[DATA FOR ANALYSIS]

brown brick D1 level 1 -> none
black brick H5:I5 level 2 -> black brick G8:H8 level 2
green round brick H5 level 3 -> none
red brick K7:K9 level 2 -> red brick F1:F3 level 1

[/DATA FOR ANALYSIS]
[DATA FOR ANALYSIS]

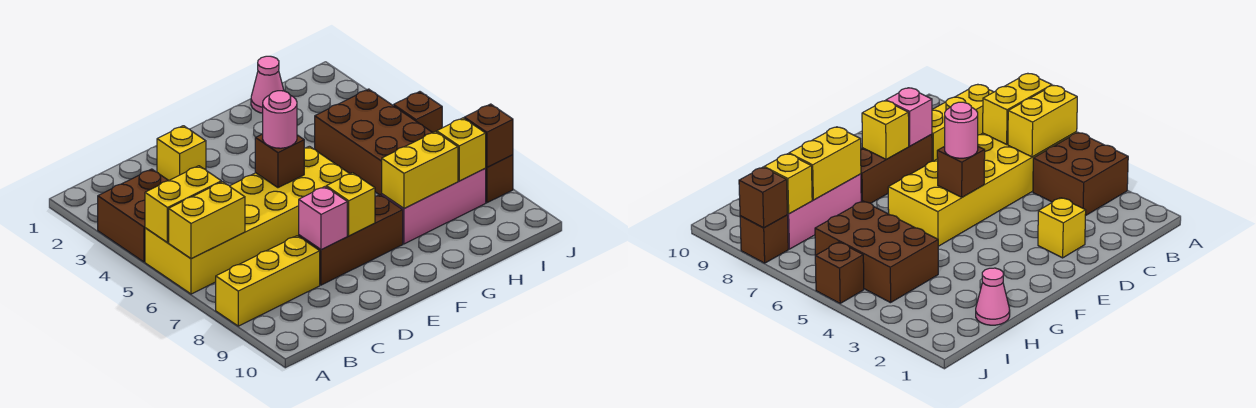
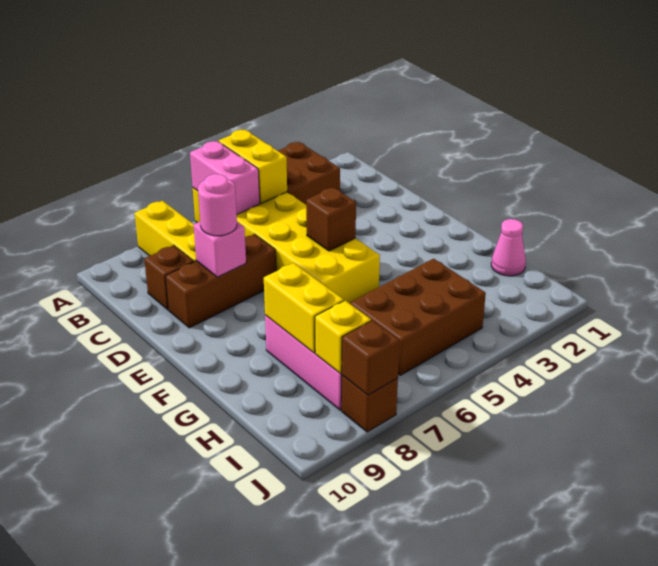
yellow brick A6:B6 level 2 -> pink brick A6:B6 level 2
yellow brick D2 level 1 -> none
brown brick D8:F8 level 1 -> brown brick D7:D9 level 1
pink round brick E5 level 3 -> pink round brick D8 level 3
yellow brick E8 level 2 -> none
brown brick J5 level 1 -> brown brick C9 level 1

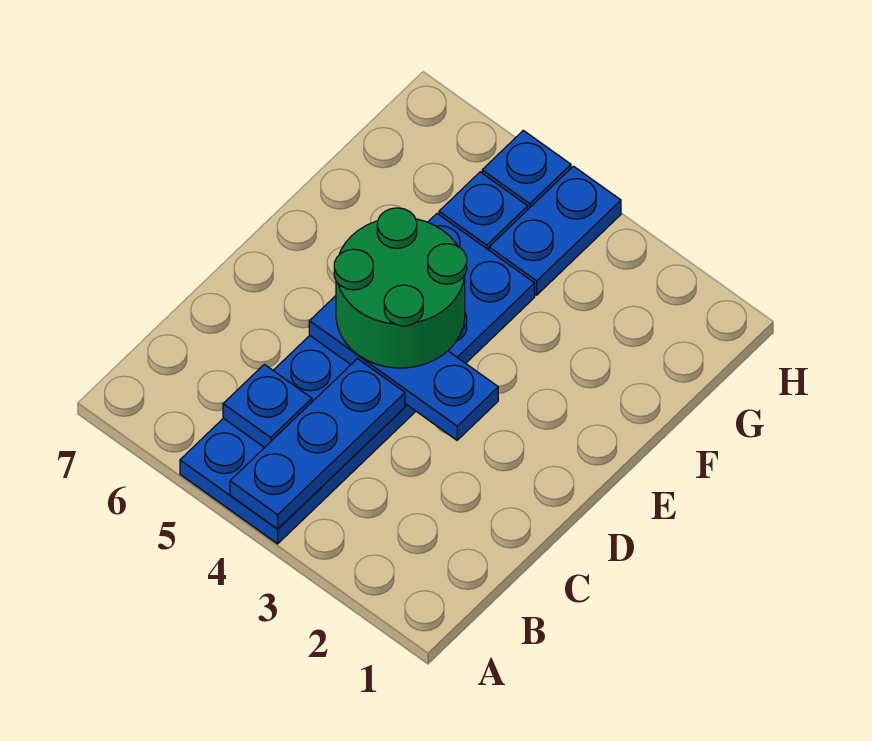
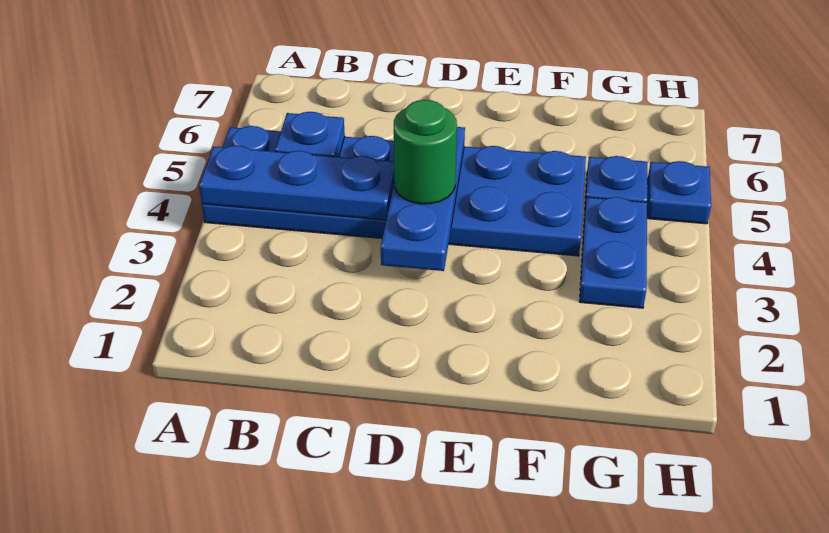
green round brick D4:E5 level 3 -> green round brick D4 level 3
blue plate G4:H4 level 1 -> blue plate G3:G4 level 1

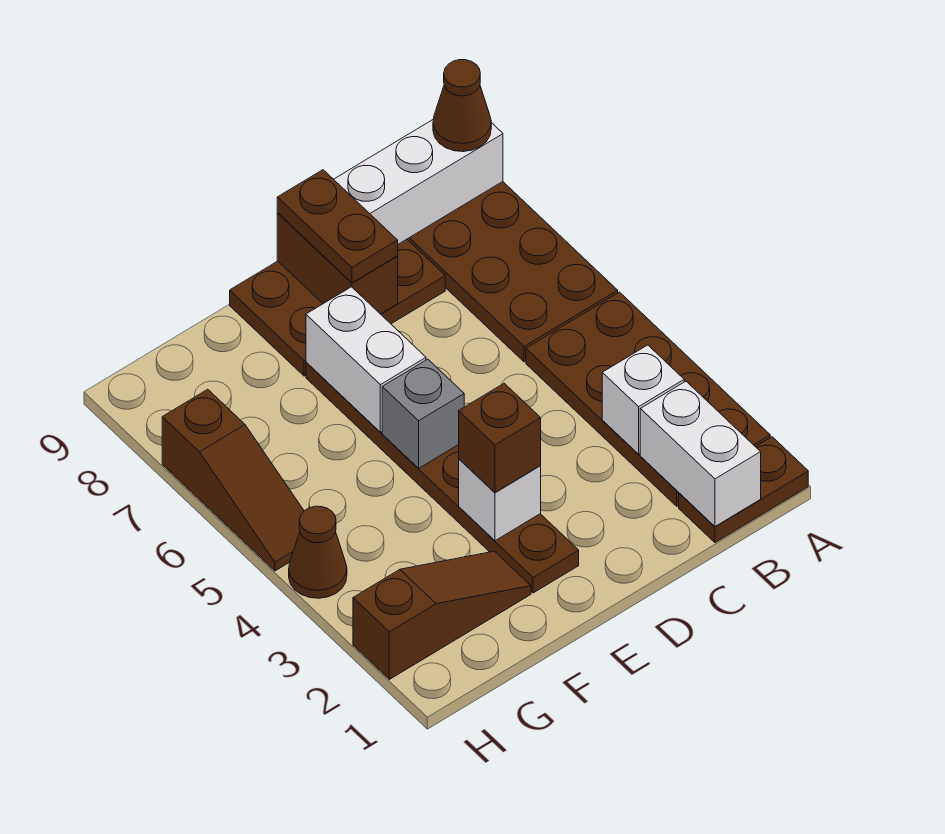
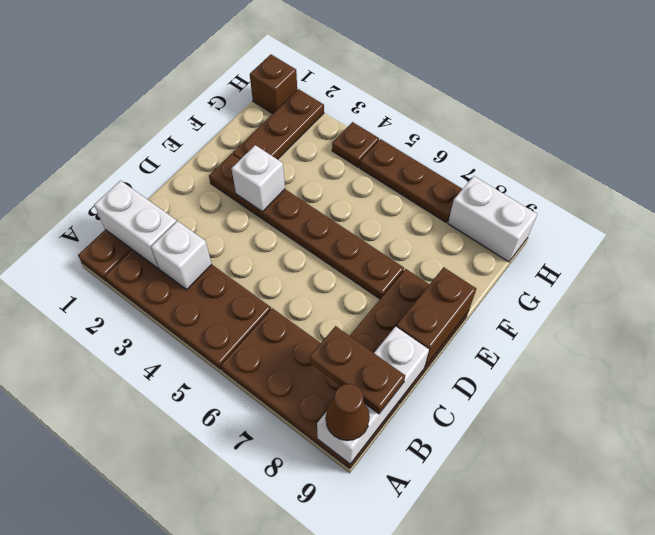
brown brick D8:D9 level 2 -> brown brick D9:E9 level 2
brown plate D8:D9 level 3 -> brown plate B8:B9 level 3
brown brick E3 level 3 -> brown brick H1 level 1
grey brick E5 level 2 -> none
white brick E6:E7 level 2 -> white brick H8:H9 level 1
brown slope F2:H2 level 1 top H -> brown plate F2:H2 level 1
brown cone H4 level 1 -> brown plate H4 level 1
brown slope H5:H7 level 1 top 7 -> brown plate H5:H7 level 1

[/DATA FOR ANALYSIS]

#### [WHAT YOU NEED TO DO]
Show each line in the listing above that has "none".

#### [SOLUTION]
brown brick D1 level 1 -> none
green round brick H5 level 3 -> none
yellow brick D2 level 1 -> none
yellow brick E8 level 2 -> none
grey brick E5 level 2 -> none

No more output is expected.